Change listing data

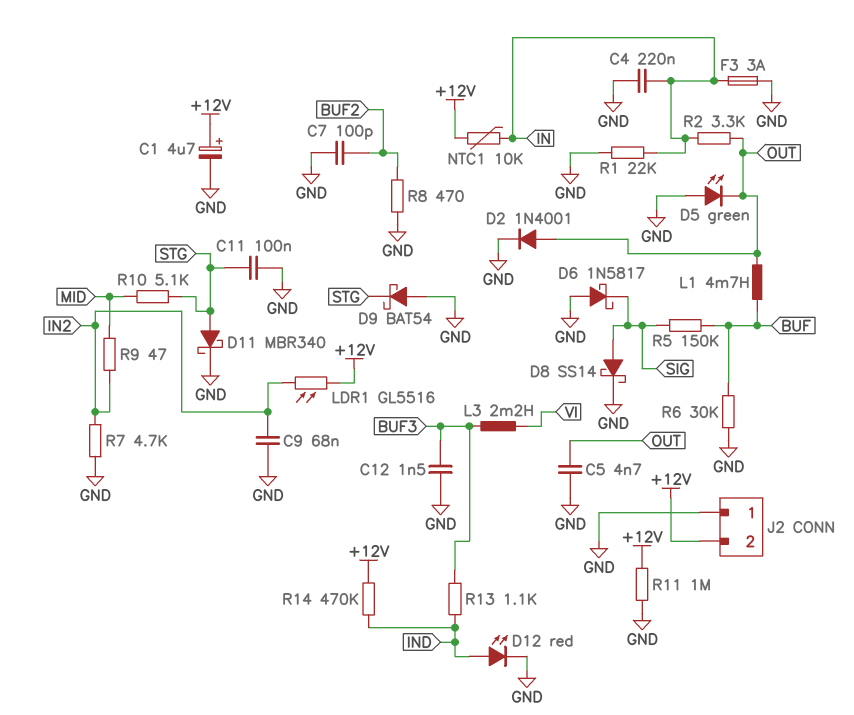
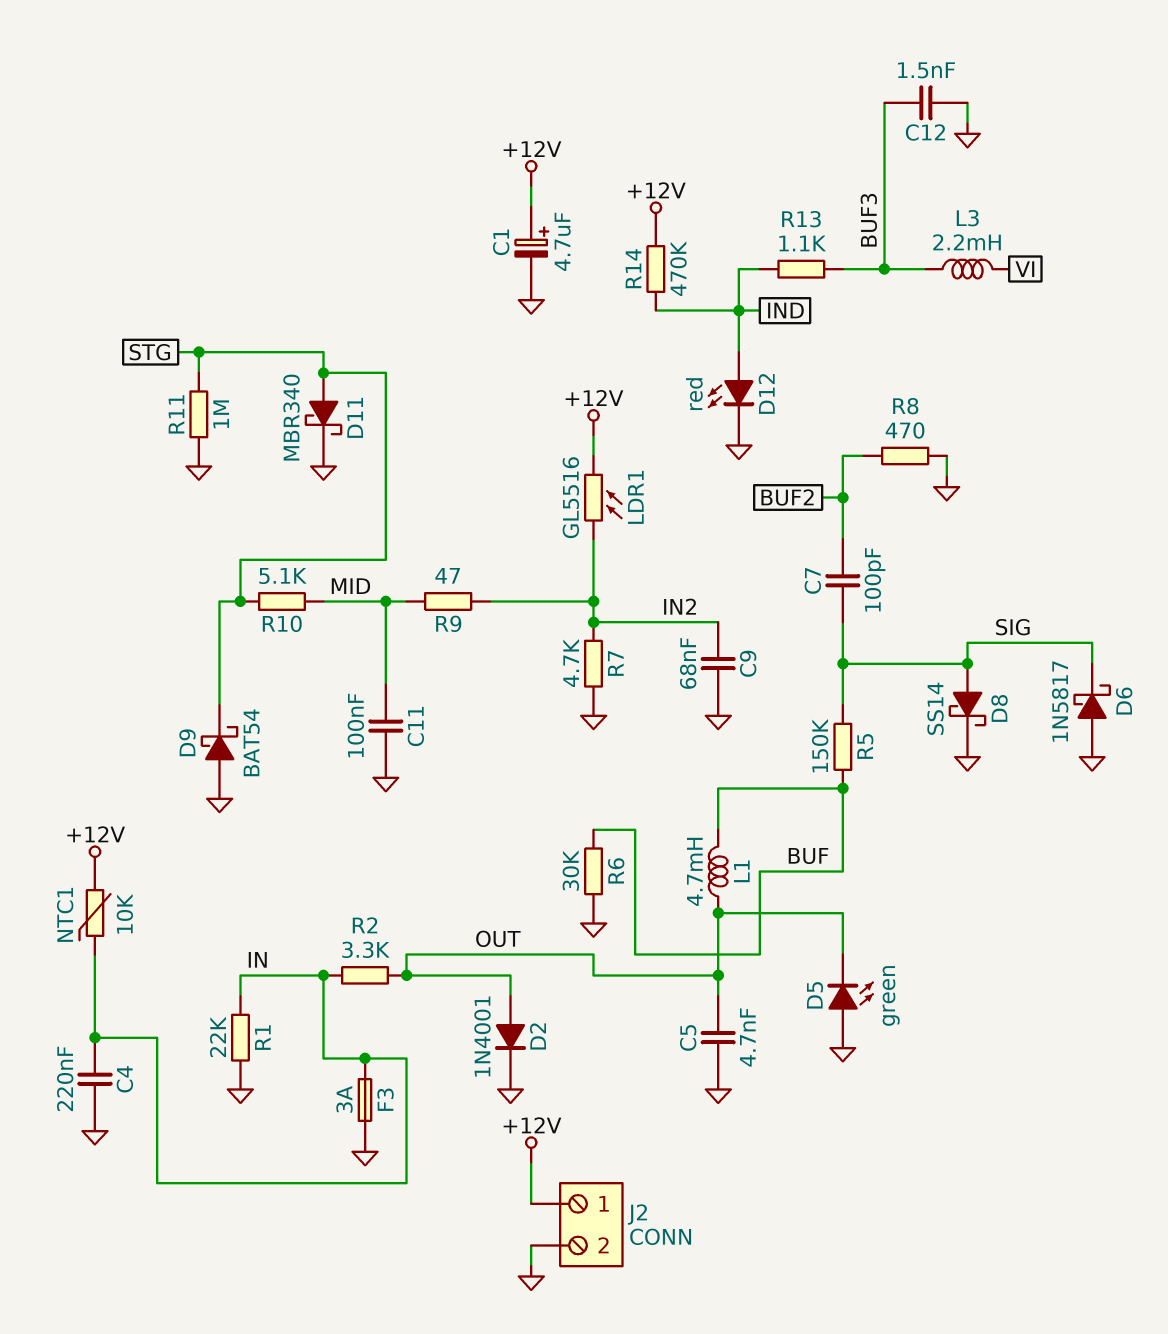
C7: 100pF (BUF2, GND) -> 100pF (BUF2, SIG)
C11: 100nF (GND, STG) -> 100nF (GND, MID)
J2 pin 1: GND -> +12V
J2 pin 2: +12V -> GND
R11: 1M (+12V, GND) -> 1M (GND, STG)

ABOUT THIS TASK » Exactly as written, copy the entries above without their pictures.

SOLVED PROBLEM »
C7: 100pF (BUF2, GND) -> 100pF (BUF2, SIG)
C11: 100nF (GND, STG) -> 100nF (GND, MID)
J2 pin 1: GND -> +12V
J2 pin 2: +12V -> GND
R11: 1M (+12V, GND) -> 1M (GND, STG)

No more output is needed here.